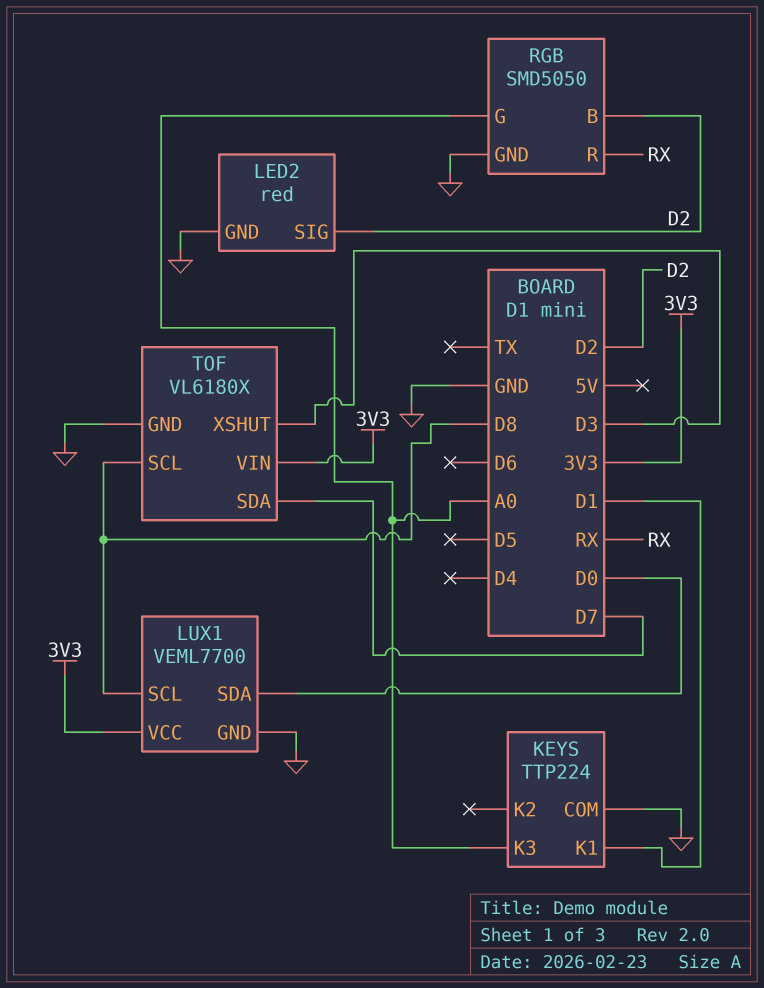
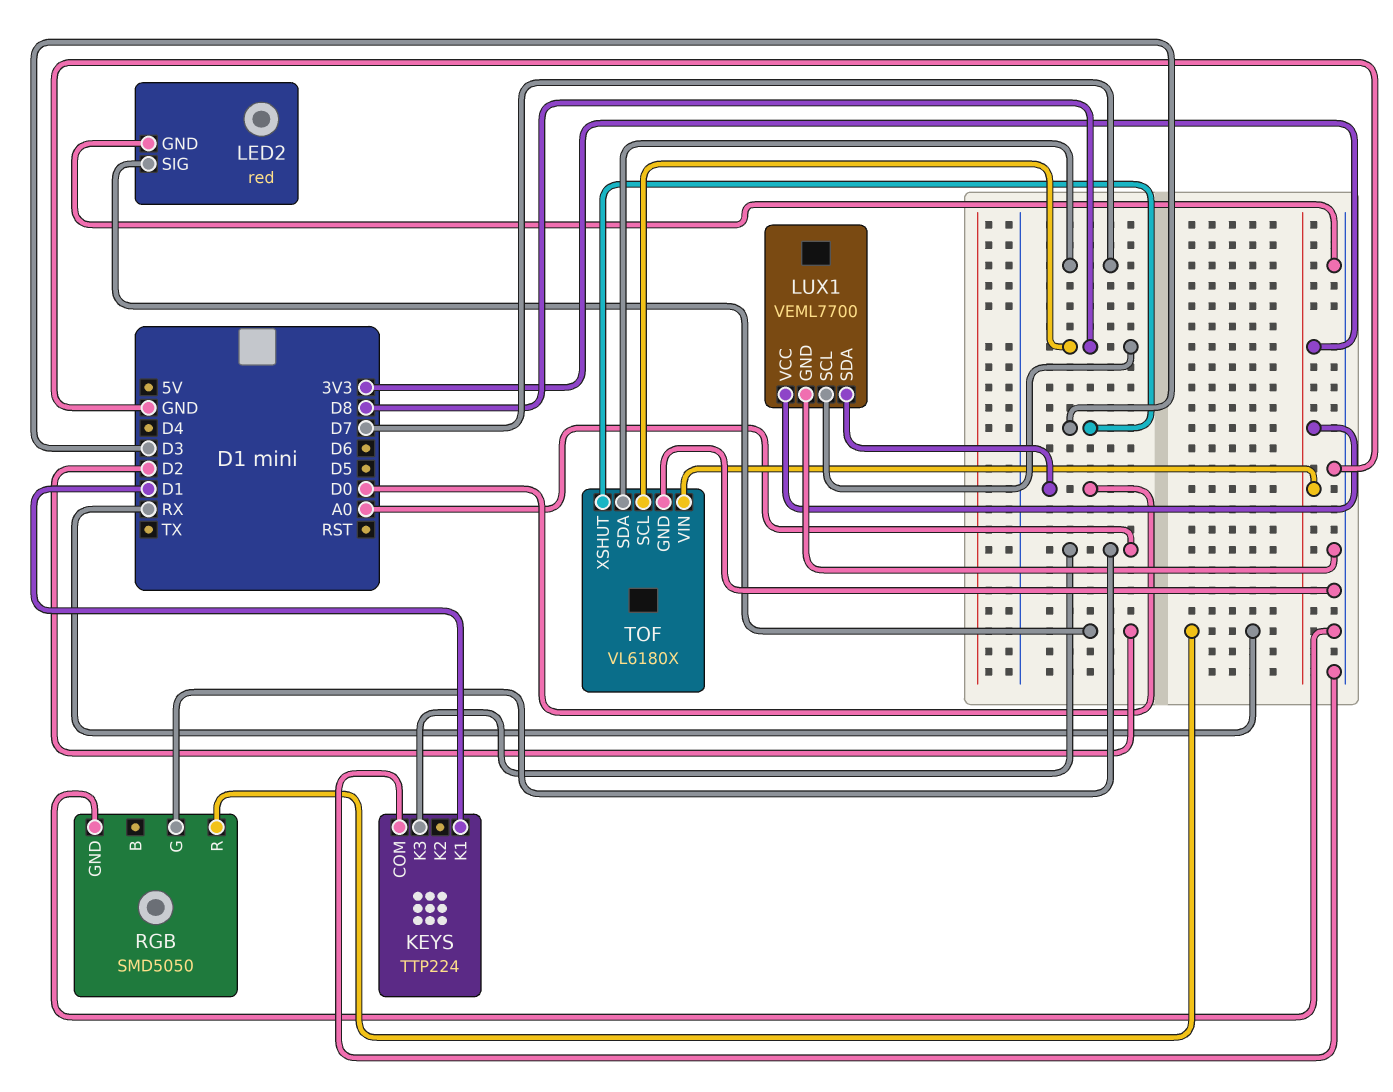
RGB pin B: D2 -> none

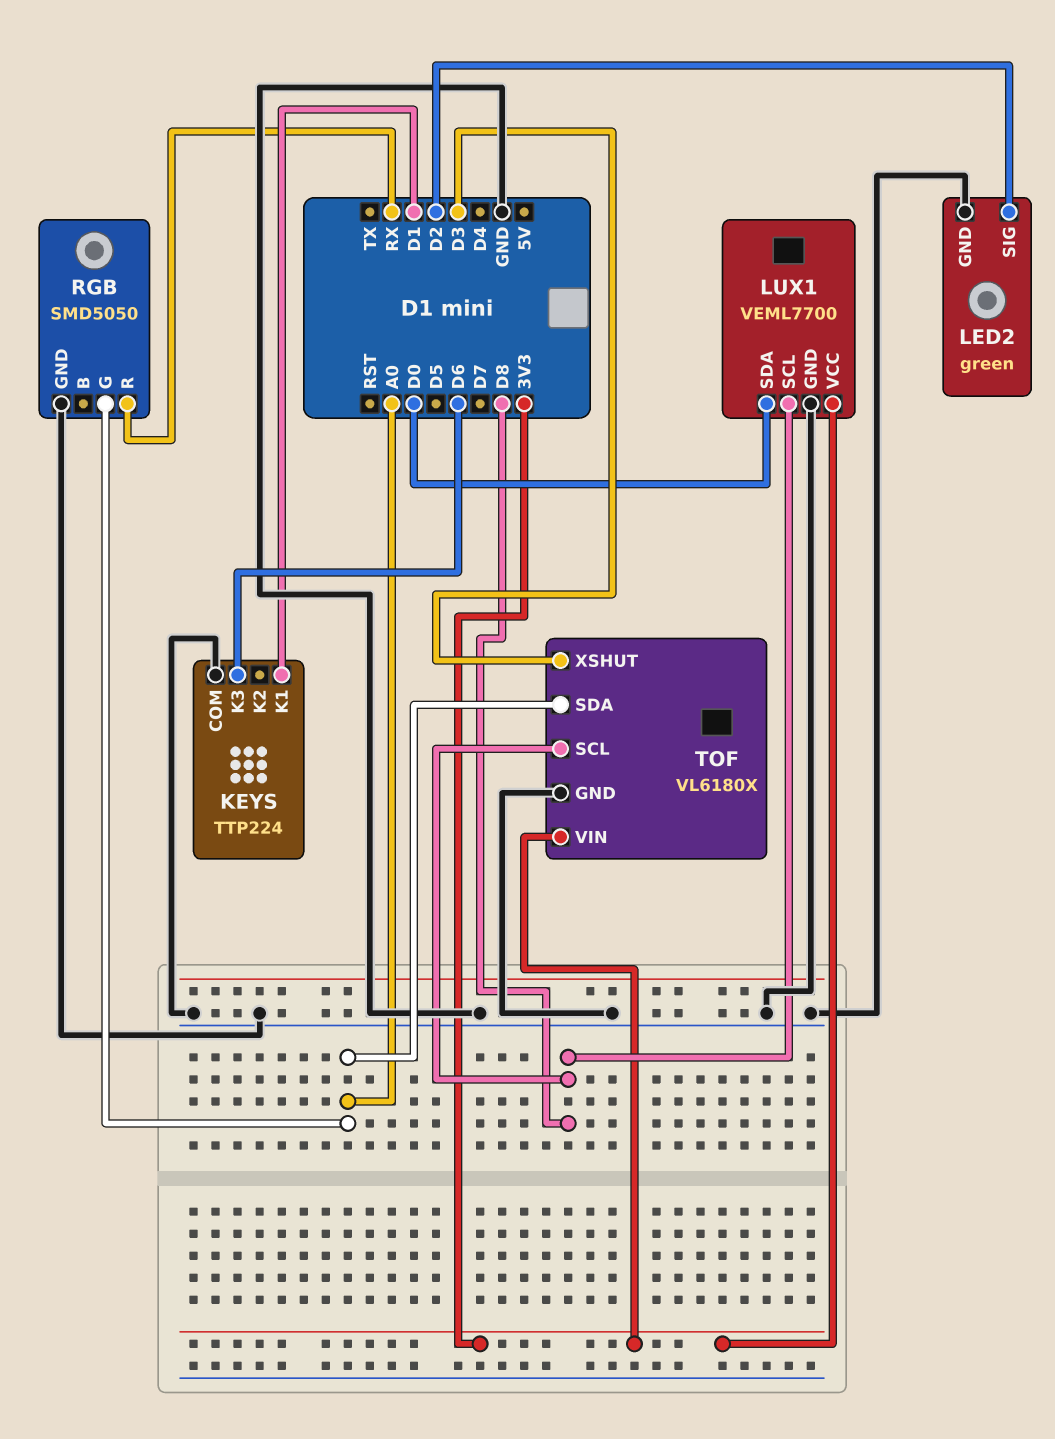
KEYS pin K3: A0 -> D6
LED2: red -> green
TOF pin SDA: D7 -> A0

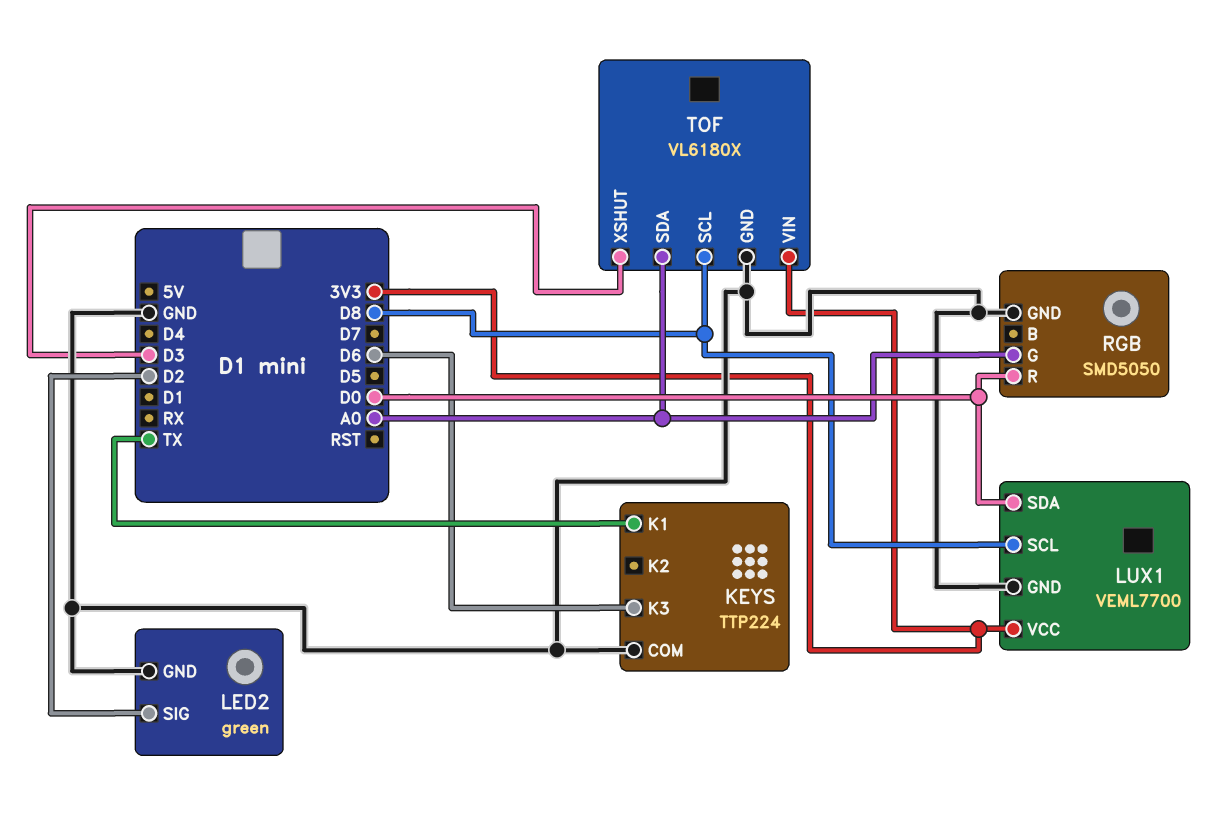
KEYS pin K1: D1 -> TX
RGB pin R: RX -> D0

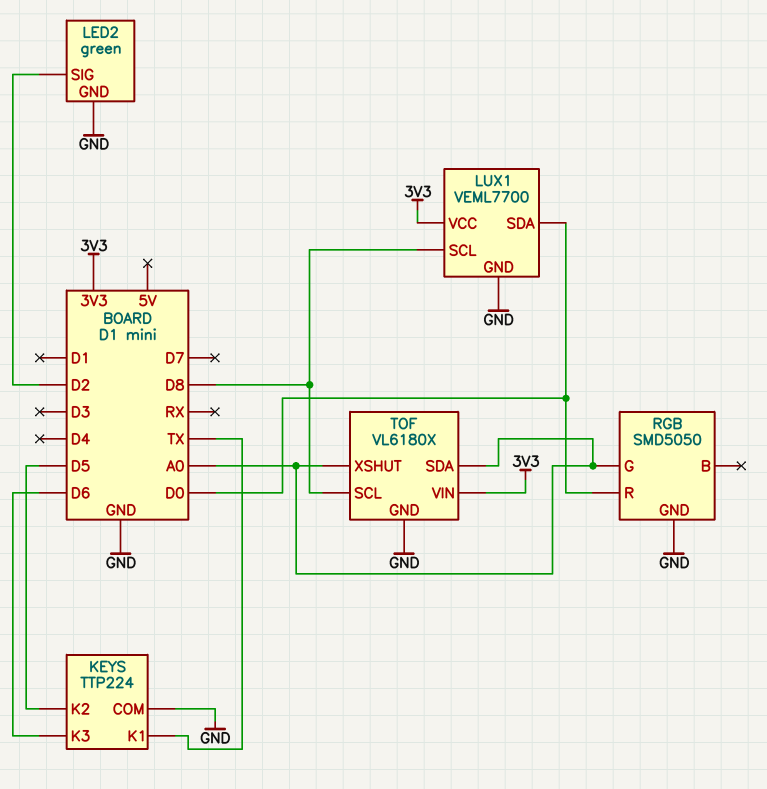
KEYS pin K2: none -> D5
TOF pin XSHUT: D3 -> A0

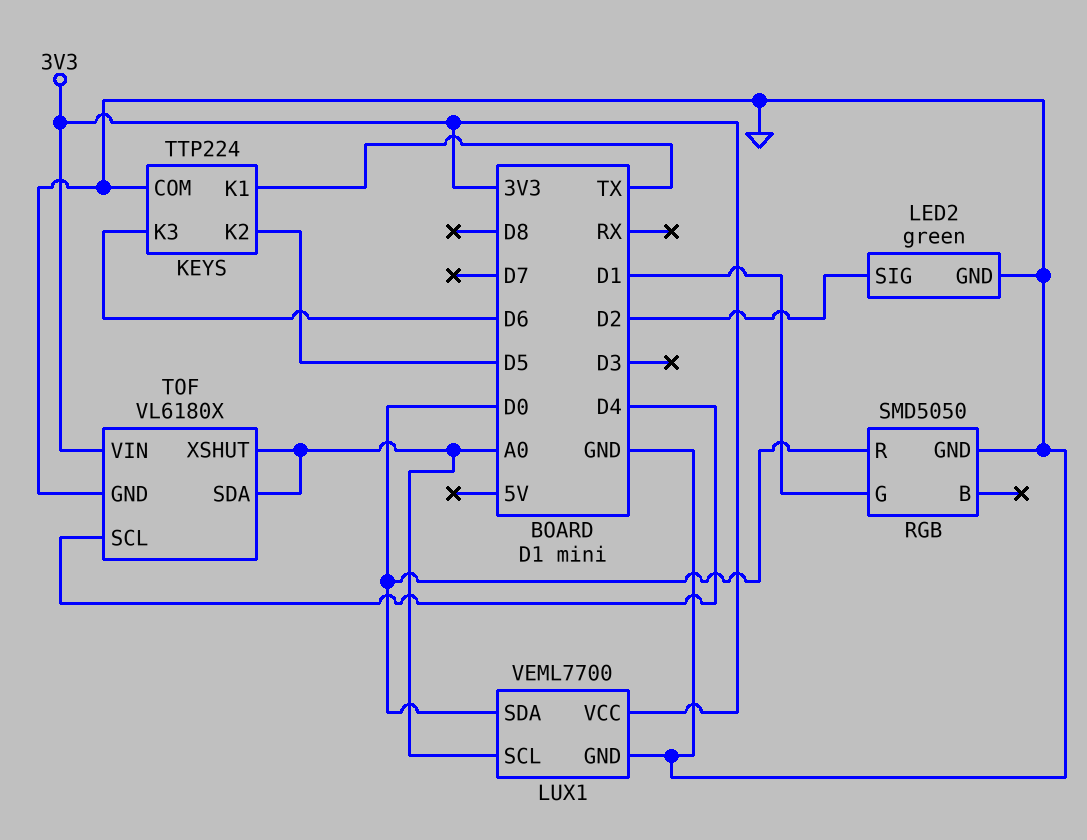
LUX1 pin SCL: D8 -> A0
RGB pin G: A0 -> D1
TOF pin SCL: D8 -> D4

### Directions for this task:
The number of lines in the data that contain the word "KEYS" is all that should be stated.

### Response area:
3